* WHAT IS NEEDED: Scan the records below for the line with "brown teddy bear [512,161,588,258] -> none" and the line with "none -> red pear [444,299,495,373]". Repeat those two lines and every line between them exactly, and nothing else.

* DATASET ENTRIES:

···

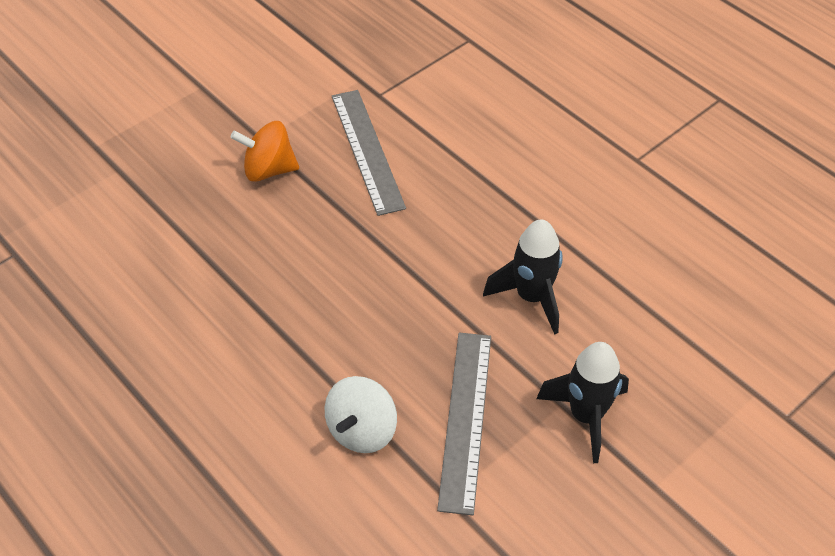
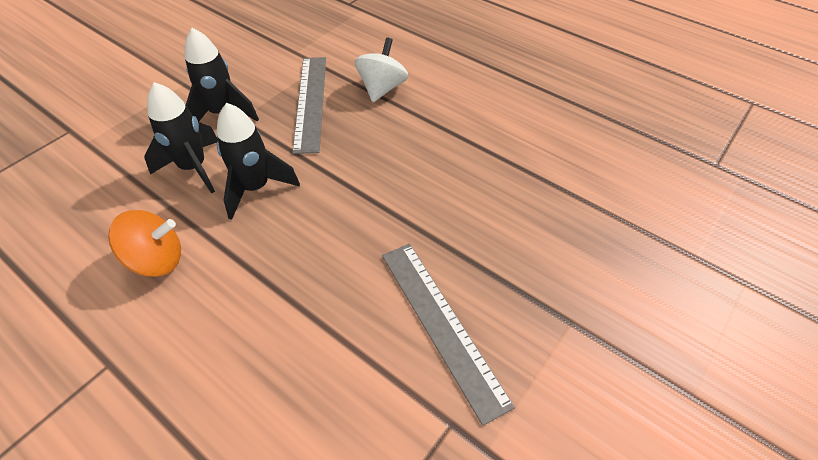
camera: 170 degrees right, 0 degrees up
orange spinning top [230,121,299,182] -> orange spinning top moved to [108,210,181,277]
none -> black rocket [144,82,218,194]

···

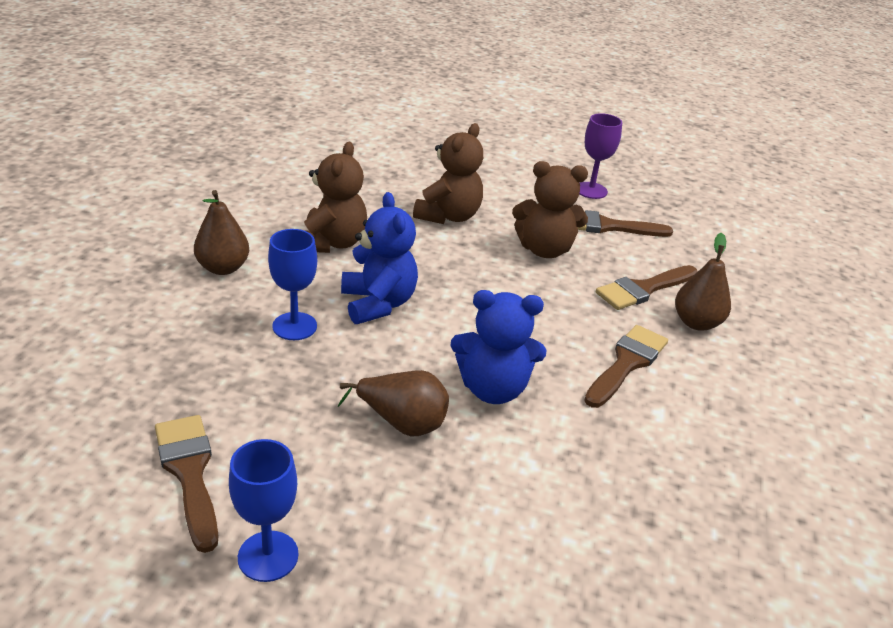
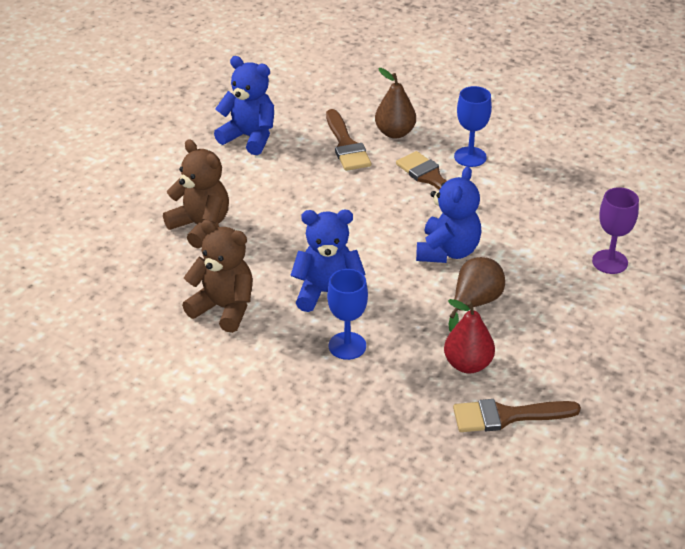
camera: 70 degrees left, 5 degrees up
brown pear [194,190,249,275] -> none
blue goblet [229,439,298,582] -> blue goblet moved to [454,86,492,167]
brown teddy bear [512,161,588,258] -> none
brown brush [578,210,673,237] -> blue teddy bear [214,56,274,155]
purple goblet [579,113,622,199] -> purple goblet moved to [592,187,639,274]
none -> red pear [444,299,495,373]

···

* RESULT:
brown teddy bear [512,161,588,258] -> none
brown brush [578,210,673,237] -> blue teddy bear [214,56,274,155]
purple goblet [579,113,622,199] -> purple goblet moved to [592,187,639,274]
none -> red pear [444,299,495,373]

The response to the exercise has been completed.